- _WHAT YOU HAVE TO DO_:
Keep every line of the data below that has the string "mushroom" and present those lines.

═════ ENTRIES SUPPLIED

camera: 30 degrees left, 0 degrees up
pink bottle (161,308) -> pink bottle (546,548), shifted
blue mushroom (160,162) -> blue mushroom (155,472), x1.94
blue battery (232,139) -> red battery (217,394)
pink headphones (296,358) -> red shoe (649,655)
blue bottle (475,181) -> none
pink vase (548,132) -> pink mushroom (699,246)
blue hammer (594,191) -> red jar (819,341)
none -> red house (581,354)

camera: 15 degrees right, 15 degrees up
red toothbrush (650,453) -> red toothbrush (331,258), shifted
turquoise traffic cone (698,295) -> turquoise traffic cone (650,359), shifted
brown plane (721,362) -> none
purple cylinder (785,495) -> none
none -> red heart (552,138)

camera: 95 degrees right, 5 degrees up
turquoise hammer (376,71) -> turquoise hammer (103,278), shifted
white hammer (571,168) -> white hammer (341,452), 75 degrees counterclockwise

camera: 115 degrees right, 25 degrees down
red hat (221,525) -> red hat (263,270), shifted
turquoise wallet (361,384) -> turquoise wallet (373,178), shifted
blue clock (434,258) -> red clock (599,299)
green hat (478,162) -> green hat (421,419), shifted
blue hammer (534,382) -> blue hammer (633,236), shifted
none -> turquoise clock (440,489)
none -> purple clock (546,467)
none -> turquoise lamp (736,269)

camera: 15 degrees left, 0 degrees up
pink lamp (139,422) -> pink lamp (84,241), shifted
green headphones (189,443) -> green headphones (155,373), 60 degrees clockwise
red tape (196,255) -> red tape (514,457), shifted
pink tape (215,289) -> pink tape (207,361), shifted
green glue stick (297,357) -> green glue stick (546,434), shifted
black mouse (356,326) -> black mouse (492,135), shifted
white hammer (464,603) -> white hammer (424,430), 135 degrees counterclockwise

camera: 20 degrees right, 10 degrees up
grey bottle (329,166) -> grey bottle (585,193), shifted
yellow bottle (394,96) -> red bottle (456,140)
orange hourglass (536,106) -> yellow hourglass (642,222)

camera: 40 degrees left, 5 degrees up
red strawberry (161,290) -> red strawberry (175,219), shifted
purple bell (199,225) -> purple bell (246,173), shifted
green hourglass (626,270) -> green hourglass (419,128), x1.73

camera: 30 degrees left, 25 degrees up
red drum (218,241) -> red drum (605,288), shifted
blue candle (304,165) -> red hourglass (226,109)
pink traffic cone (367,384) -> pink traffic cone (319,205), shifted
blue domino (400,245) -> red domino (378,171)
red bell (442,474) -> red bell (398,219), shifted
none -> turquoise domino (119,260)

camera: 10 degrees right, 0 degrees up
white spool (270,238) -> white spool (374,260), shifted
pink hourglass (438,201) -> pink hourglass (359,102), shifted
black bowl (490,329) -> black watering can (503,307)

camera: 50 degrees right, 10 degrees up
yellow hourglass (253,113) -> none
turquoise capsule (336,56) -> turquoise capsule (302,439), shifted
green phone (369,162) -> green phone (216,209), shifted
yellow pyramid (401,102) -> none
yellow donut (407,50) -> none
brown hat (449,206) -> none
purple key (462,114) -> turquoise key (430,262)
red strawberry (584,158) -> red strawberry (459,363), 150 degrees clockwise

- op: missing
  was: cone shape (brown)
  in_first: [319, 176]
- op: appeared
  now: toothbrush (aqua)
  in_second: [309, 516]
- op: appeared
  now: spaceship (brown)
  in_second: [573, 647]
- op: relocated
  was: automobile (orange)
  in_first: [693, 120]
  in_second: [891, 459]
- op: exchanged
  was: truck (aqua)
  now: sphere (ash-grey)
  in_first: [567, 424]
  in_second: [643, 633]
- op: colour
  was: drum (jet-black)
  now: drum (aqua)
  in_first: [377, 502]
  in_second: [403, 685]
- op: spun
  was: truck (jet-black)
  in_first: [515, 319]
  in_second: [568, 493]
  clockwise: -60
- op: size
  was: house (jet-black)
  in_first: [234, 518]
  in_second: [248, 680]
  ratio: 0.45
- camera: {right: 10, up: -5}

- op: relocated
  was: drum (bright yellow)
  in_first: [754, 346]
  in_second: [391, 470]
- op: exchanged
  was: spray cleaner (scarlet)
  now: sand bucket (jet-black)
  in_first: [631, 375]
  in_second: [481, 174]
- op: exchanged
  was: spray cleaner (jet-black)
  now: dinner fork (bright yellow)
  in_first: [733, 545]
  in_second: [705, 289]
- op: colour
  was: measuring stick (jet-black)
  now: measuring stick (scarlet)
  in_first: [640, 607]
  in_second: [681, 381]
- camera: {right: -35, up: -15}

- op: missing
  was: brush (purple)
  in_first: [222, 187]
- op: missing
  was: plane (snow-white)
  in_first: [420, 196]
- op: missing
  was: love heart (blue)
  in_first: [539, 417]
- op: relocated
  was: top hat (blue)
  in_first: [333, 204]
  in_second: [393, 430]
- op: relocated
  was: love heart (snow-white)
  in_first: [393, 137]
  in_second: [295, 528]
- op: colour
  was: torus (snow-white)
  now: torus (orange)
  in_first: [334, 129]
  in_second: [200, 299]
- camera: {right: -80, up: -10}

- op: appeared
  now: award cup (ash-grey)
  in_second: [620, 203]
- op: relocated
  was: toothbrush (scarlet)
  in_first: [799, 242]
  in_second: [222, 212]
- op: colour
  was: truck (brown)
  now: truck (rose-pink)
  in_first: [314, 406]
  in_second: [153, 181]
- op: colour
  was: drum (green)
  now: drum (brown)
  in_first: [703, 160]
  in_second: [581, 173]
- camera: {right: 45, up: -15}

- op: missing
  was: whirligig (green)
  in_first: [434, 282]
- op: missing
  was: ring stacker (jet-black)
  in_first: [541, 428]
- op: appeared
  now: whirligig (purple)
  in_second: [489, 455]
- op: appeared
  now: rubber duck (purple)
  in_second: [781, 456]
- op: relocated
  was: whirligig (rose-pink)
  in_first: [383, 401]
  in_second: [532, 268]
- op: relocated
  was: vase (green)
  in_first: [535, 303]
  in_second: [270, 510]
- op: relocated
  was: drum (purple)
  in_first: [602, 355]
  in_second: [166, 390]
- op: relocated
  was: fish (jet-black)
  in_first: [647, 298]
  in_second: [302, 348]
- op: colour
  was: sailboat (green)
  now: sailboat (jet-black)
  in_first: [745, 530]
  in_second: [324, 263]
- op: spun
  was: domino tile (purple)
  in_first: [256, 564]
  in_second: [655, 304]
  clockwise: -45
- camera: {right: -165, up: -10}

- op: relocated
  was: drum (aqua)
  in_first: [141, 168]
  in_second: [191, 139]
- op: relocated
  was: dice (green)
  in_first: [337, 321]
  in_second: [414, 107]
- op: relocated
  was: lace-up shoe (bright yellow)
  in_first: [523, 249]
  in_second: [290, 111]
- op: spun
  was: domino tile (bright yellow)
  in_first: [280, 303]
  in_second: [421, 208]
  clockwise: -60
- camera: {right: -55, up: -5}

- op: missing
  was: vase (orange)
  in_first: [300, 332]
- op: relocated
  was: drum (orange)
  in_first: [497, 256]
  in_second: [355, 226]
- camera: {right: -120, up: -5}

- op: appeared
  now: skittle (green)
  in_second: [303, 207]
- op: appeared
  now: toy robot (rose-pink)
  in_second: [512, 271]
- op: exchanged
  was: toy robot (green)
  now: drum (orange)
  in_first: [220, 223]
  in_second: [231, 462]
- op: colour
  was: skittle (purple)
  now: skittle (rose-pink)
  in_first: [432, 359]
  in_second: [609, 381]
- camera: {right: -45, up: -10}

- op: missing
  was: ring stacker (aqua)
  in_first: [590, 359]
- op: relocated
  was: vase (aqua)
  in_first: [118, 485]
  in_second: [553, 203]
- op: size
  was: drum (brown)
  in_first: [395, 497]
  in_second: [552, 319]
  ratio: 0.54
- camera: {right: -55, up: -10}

══════════

- _SOLUTION FOR THIS PROBLEM_:
blue mushroom (160,162) -> blue mushroom (155,472), x1.94
pink vase (548,132) -> pink mushroom (699,246)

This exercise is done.